Isolate every line in the data with the string "white" and copy it.

Data supplied Block Start

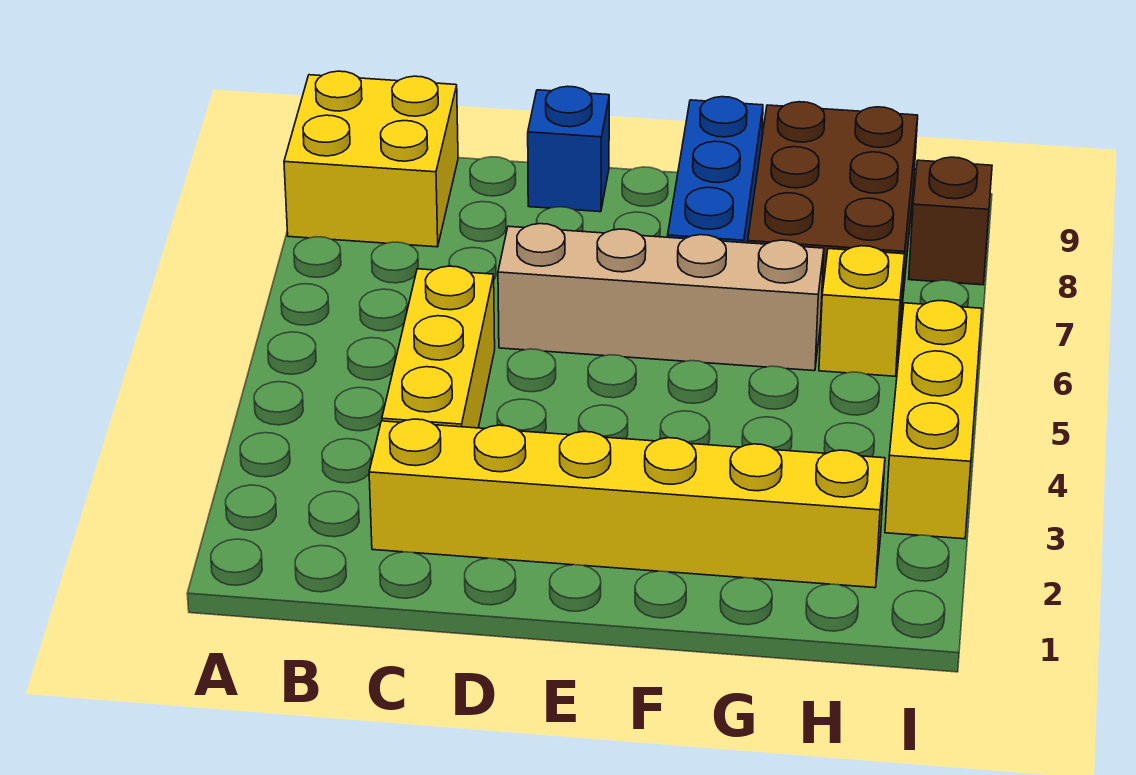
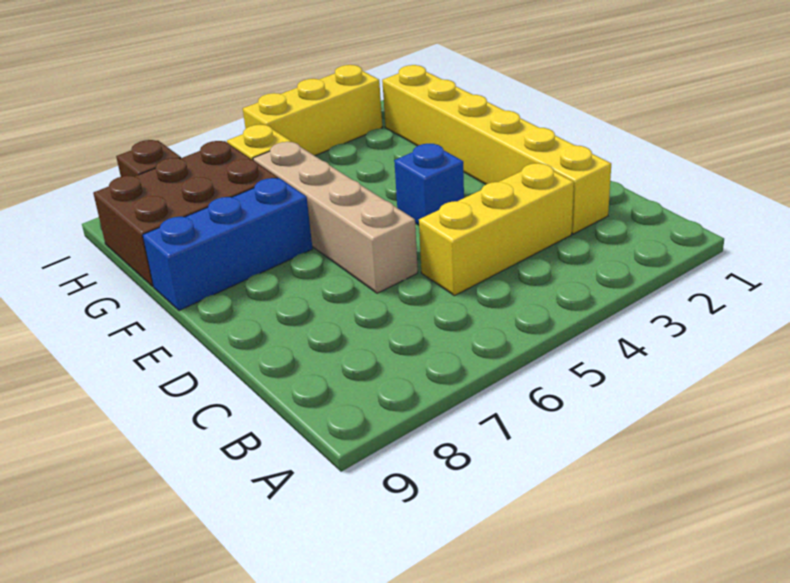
yellow brick A8:B9 level 1 -> none
blue brick D9 level 1 -> blue brick E4 level 1

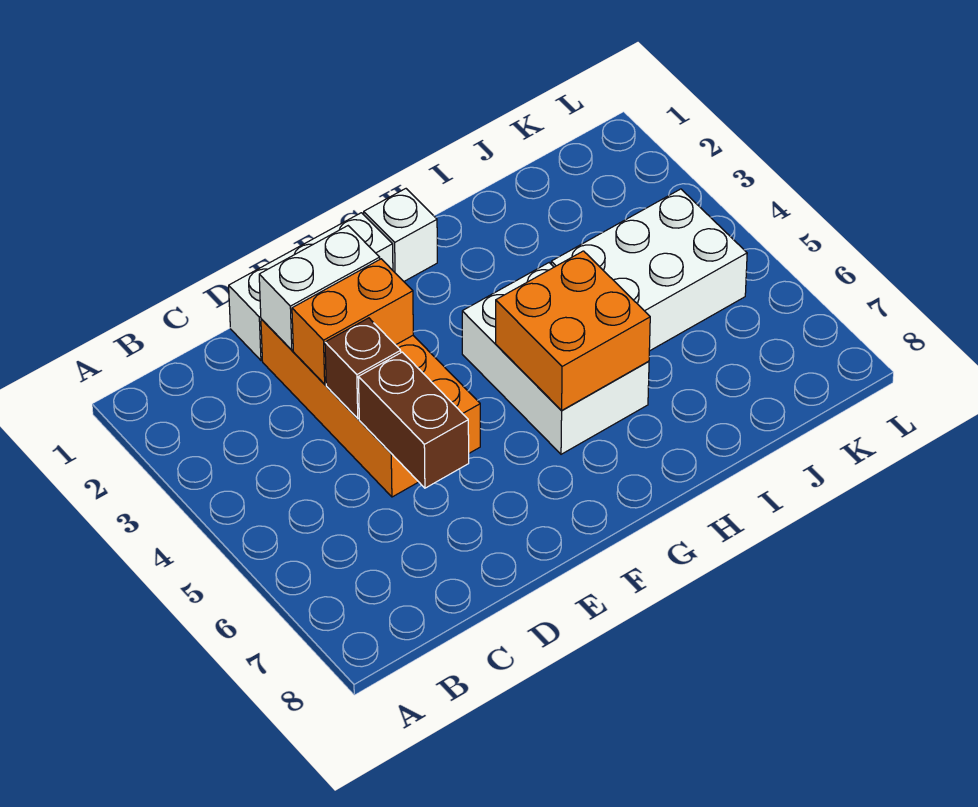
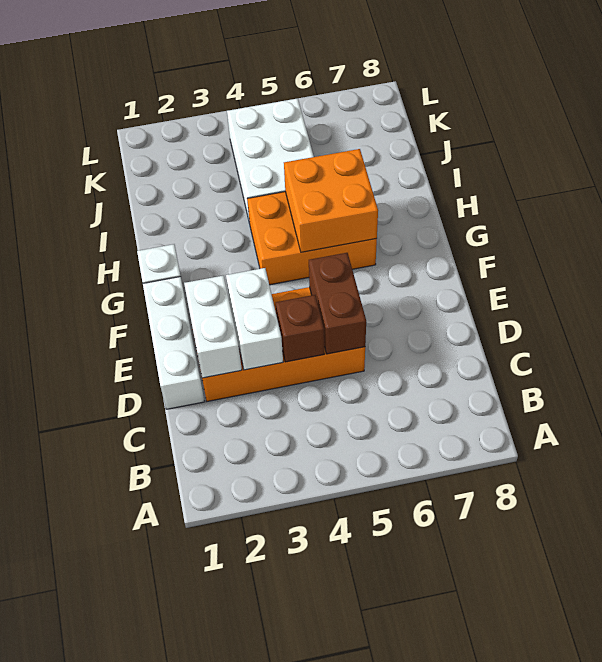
orange brick D3:E3 level 2 -> white brick D3:E3 level 2
brown brick D5:D6 level 2 -> brown brick D5:E5 level 2
white brick G4:H6 level 1 -> orange brick G4:H6 level 1

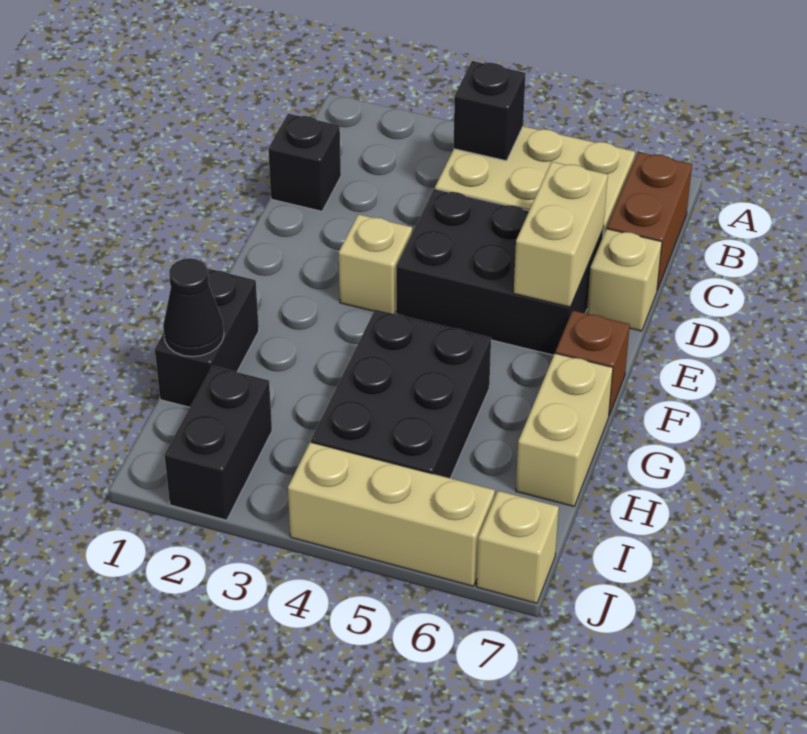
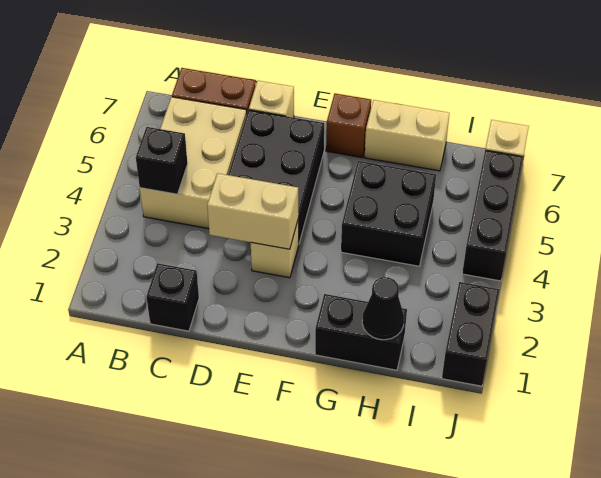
tan brick D6:E6 level 2 -> tan brick D3:E3 level 2
black brick G4:I5 level 1 -> black brick G4:H5 level 1
black brick I2:J2 level 1 -> black brick J1:J2 level 1
tan brick J4:J6 level 1 -> black brick J4:J6 level 1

Data supplied Block End

Task result:
orange brick D3:E3 level 2 -> white brick D3:E3 level 2
white brick G4:H6 level 1 -> orange brick G4:H6 level 1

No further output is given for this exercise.